■ **SOURCE MATERIAL**
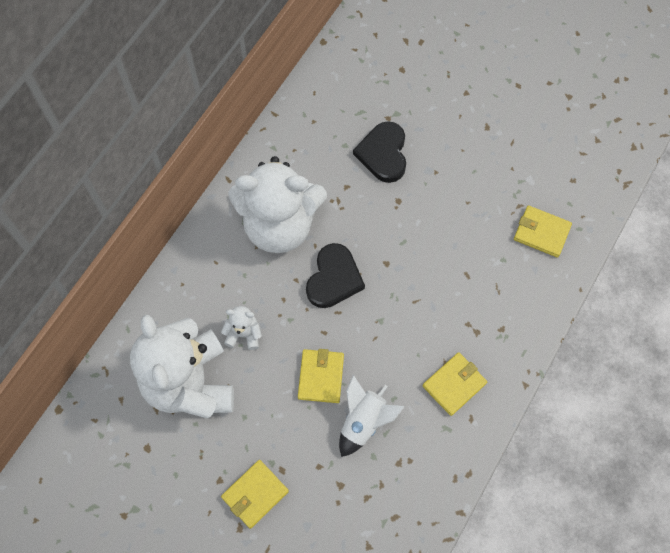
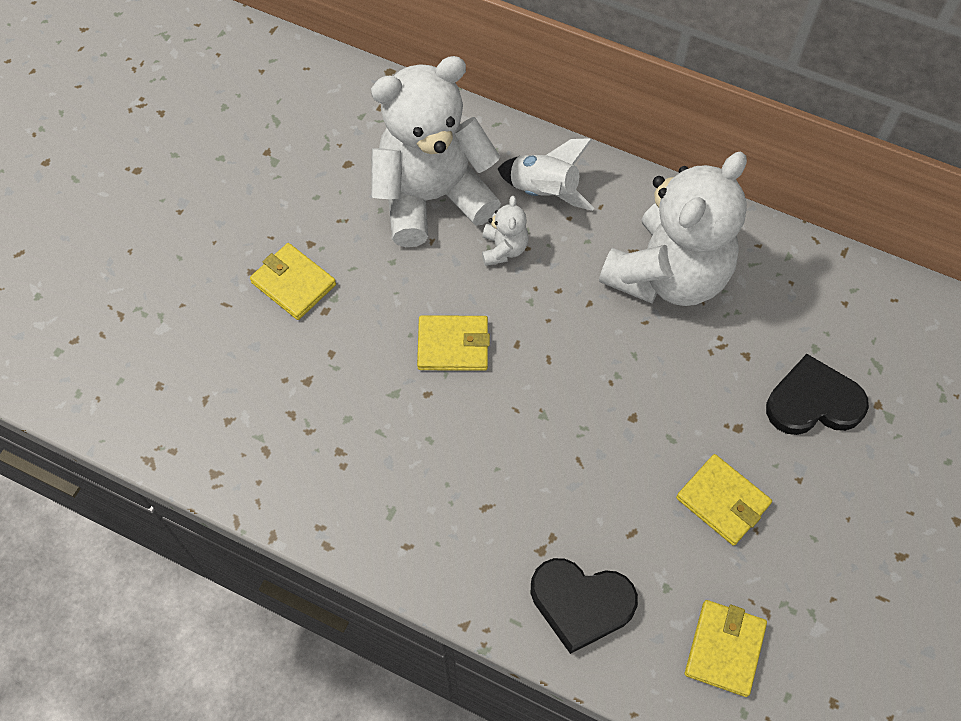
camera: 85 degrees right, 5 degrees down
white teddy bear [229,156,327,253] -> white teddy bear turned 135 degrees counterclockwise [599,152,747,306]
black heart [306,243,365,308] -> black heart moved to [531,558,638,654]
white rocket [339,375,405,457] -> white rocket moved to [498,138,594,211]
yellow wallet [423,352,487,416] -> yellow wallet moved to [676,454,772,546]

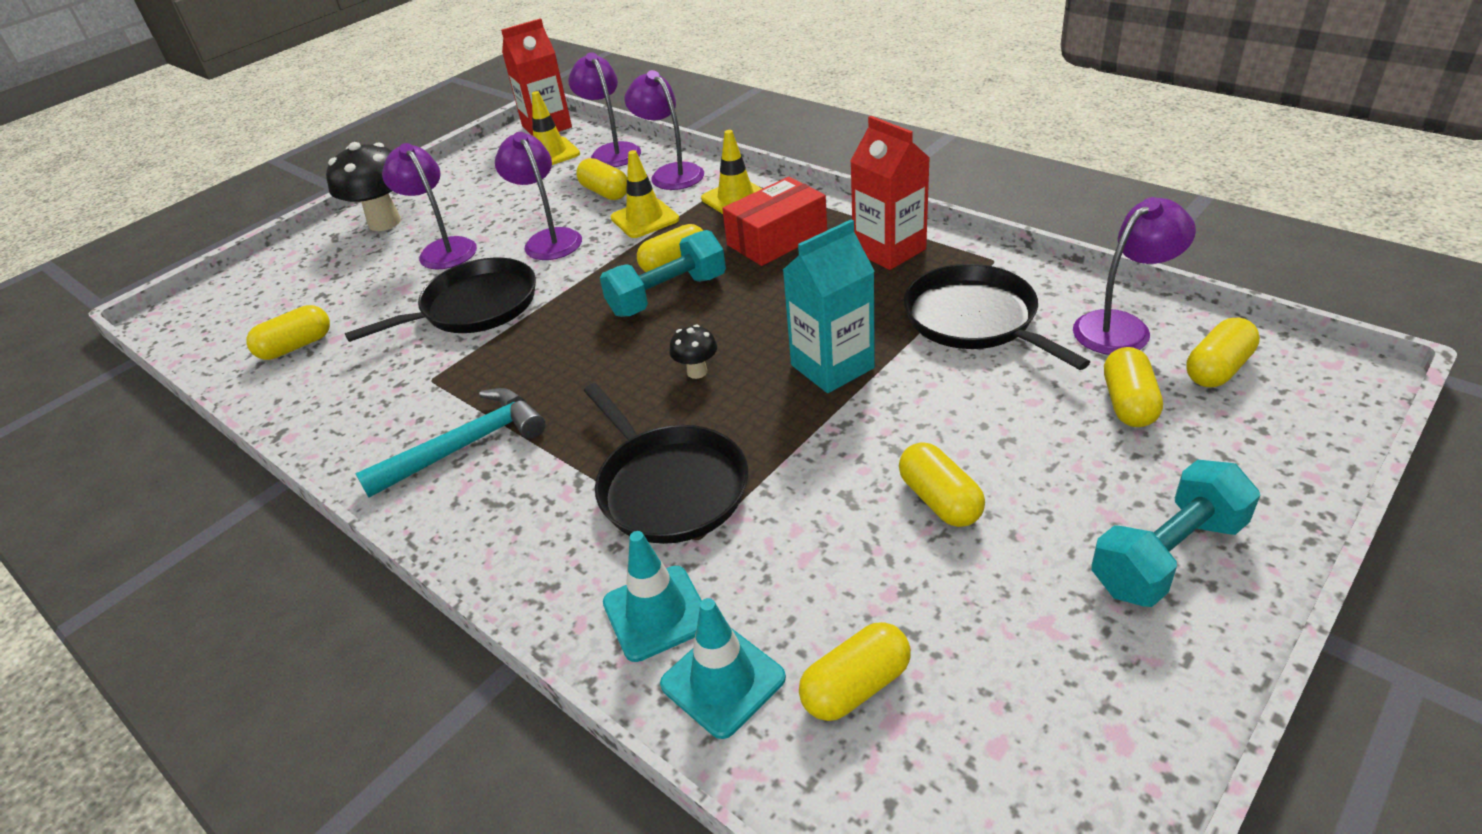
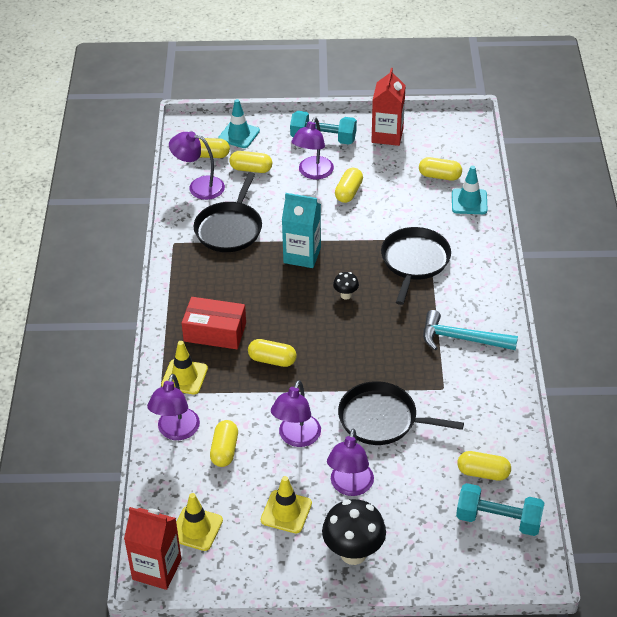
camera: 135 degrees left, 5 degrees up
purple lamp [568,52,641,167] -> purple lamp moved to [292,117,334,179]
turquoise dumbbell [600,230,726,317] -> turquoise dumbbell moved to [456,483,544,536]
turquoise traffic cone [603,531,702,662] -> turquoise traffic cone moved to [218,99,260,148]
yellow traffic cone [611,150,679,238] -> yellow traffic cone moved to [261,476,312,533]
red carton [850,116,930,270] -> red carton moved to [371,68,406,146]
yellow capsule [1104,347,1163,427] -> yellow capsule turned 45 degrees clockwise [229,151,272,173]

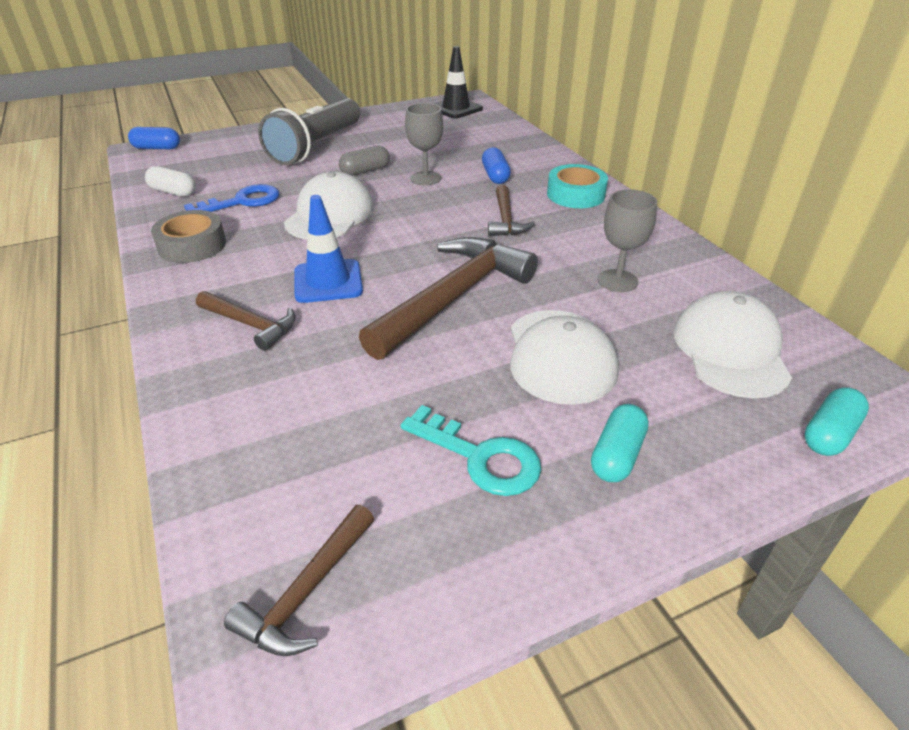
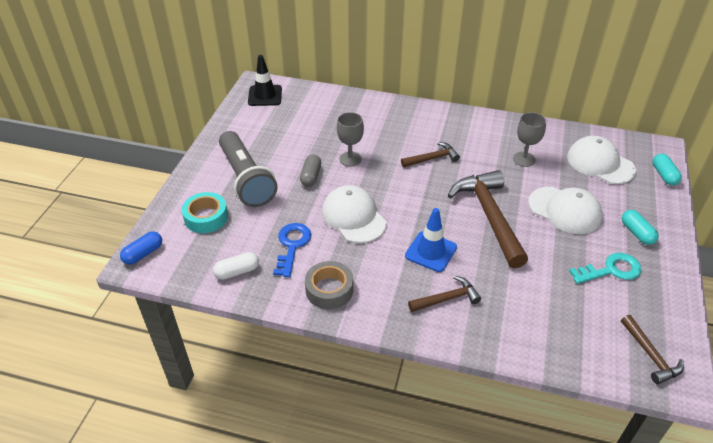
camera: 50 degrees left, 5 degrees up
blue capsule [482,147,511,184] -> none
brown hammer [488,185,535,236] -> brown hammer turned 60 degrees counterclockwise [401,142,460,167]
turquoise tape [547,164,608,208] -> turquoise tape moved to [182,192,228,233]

■ **GOAL OF THE EXERCISE**
No picture is to be printed. Output exactly the lines above from the line containing "white teddy bear [229,156,327,253]" through the line containing "turquoise traffic cone [603,531,702,662]".

■ **OUTPUT OF THE EXERCISE**
white teddy bear [229,156,327,253] -> white teddy bear turned 135 degrees counterclockwise [599,152,747,306]
black heart [306,243,365,308] -> black heart moved to [531,558,638,654]
white rocket [339,375,405,457] -> white rocket moved to [498,138,594,211]
yellow wallet [423,352,487,416] -> yellow wallet moved to [676,454,772,546]

camera: 135 degrees left, 5 degrees up
purple lamp [568,52,641,167] -> purple lamp moved to [292,117,334,179]
turquoise dumbbell [600,230,726,317] -> turquoise dumbbell moved to [456,483,544,536]
turquoise traffic cone [603,531,702,662] -> turquoise traffic cone moved to [218,99,260,148]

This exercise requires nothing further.